▶ [Information]:
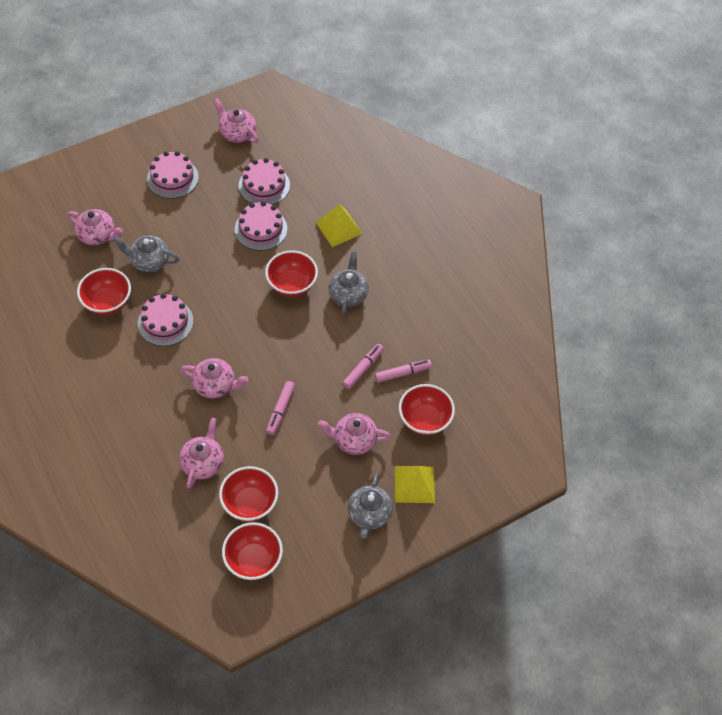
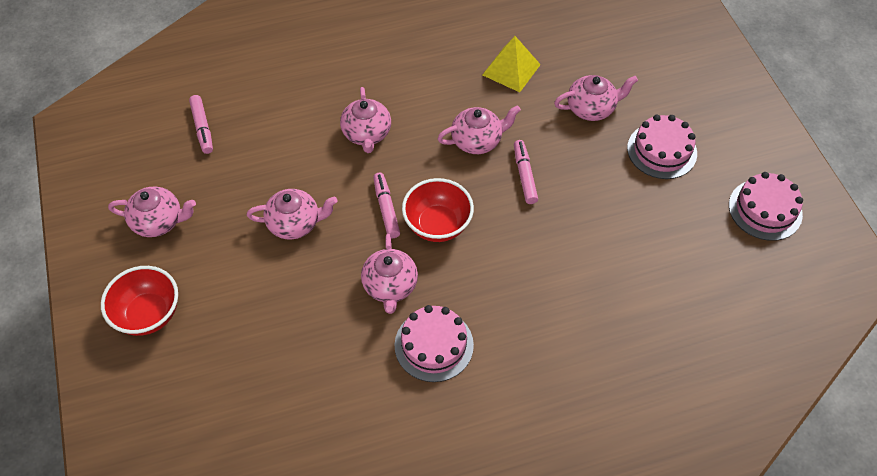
grey teapot: 3 -> 0
pink cake: 4 -> 3
pink teapot: 5 -> 6
red bowl: 5 -> 2
yellow pyramid: 2 -> 1

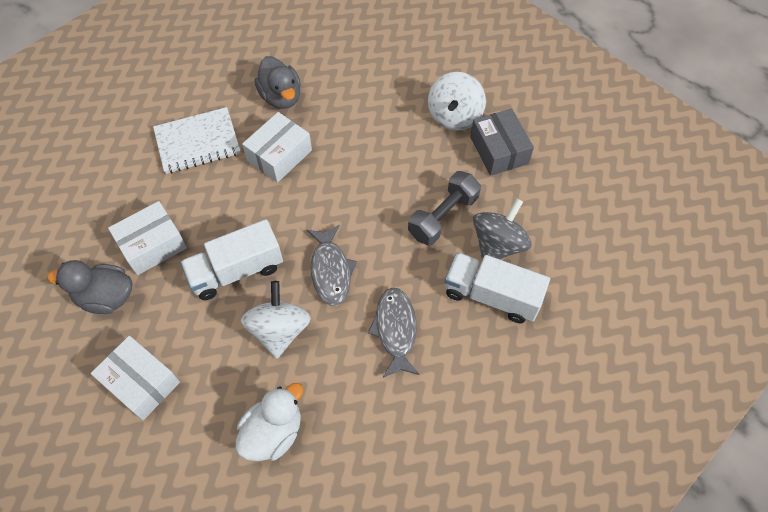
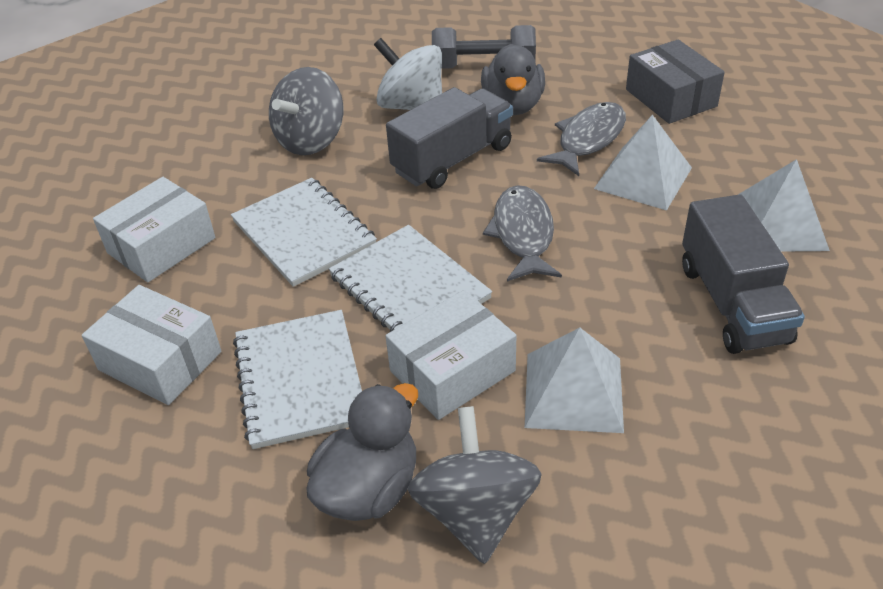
grey spinning top: 1 -> 2
grey truck: 0 -> 2
white duck: 1 -> 0
white notebook: 1 -> 3
white pyramid: 0 -> 3
white spinning top: 2 -> 1
white truck: 2 -> 0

▶ [Task to carry out]:
Working from the material above, transcribe it exactly while omitting pictures.

▶ [Solution to this problem]:
grey teapot: 3 -> 0
pink cake: 4 -> 3
pink teapot: 5 -> 6
red bowl: 5 -> 2
yellow pyramid: 2 -> 1

grey spinning top: 1 -> 2
grey truck: 0 -> 2
white duck: 1 -> 0
white notebook: 1 -> 3
white pyramid: 0 -> 3
white spinning top: 2 -> 1
white truck: 2 -> 0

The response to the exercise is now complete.